» Activity: In the listing below, find the line that contains "(46, 200) = (70, 252): blue" and the line that contains "(479, 233) = (502, 338): turquoise". Quote both and every line between them, exactly, and nothing more.

Content starts

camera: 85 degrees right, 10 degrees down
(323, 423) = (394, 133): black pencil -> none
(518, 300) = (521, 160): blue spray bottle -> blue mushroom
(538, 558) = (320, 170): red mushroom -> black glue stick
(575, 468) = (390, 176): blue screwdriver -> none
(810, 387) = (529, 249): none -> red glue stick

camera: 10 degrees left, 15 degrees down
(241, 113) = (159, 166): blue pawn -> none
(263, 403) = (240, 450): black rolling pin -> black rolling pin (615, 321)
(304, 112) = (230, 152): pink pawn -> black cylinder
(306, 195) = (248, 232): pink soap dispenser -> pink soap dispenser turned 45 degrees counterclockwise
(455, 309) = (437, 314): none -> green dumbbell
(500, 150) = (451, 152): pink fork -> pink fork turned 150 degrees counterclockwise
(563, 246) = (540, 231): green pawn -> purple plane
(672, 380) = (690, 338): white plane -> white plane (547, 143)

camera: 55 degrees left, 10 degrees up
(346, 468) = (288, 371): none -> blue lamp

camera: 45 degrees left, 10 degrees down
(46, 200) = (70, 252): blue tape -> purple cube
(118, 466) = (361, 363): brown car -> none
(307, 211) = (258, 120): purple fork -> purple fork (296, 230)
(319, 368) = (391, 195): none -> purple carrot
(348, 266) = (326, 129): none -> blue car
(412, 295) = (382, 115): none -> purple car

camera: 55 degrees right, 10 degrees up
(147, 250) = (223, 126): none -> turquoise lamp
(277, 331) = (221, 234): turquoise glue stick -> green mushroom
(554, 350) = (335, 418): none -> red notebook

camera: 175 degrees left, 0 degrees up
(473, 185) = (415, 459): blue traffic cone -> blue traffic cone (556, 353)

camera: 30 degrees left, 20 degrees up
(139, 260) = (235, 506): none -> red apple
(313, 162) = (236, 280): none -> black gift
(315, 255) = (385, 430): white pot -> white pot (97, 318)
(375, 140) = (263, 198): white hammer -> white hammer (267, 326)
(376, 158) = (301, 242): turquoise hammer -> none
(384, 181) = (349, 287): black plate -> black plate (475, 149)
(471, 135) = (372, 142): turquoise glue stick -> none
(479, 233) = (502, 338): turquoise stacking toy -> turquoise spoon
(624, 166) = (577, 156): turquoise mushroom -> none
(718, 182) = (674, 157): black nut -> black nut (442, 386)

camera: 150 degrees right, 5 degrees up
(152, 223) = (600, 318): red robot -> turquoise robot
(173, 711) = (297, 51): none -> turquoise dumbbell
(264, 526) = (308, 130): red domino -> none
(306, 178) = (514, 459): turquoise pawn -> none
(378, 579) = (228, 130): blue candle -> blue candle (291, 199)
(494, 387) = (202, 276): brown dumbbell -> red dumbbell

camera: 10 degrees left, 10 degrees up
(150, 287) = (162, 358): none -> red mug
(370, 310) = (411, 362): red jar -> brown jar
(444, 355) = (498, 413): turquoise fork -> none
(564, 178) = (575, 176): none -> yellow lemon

Content ends

» The completed task:
(46, 200) = (70, 252): blue tape -> purple cube
(118, 466) = (361, 363): brown car -> none
(307, 211) = (258, 120): purple fork -> purple fork (296, 230)
(319, 368) = (391, 195): none -> purple carrot
(348, 266) = (326, 129): none -> blue car
(412, 295) = (382, 115): none -> purple car

camera: 55 degrees right, 10 degrees up
(147, 250) = (223, 126): none -> turquoise lamp
(277, 331) = (221, 234): turquoise glue stick -> green mushroom
(554, 350) = (335, 418): none -> red notebook

camera: 175 degrees left, 0 degrees up
(473, 185) = (415, 459): blue traffic cone -> blue traffic cone (556, 353)

camera: 30 degrees left, 20 degrees up
(139, 260) = (235, 506): none -> red apple
(313, 162) = (236, 280): none -> black gift
(315, 255) = (385, 430): white pot -> white pot (97, 318)
(375, 140) = (263, 198): white hammer -> white hammer (267, 326)
(376, 158) = (301, 242): turquoise hammer -> none
(384, 181) = (349, 287): black plate -> black plate (475, 149)
(471, 135) = (372, 142): turquoise glue stick -> none
(479, 233) = (502, 338): turquoise stacking toy -> turquoise spoon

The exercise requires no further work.